[TASK INPUT]:
-*-*-

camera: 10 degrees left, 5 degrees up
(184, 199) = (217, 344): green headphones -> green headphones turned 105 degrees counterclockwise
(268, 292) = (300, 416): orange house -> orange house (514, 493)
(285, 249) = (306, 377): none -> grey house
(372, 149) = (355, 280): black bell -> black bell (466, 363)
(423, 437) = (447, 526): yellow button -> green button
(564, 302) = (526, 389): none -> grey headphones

-*-*-

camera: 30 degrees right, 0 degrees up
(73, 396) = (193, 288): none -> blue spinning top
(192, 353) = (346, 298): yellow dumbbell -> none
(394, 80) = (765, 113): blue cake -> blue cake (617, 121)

-*-*-

[TASK DETAILS]: The required answer is the run of lines above, starting at the line with "(285, 249) = (306, 377): none -> grey house" and ending at the line with "(564, 302) = (526, 389): none", reproduced exactly with both ends.

[RESPONSE BOX]:
(285, 249) = (306, 377): none -> grey house
(372, 149) = (355, 280): black bell -> black bell (466, 363)
(423, 437) = (447, 526): yellow button -> green button
(564, 302) = (526, 389): none -> grey headphones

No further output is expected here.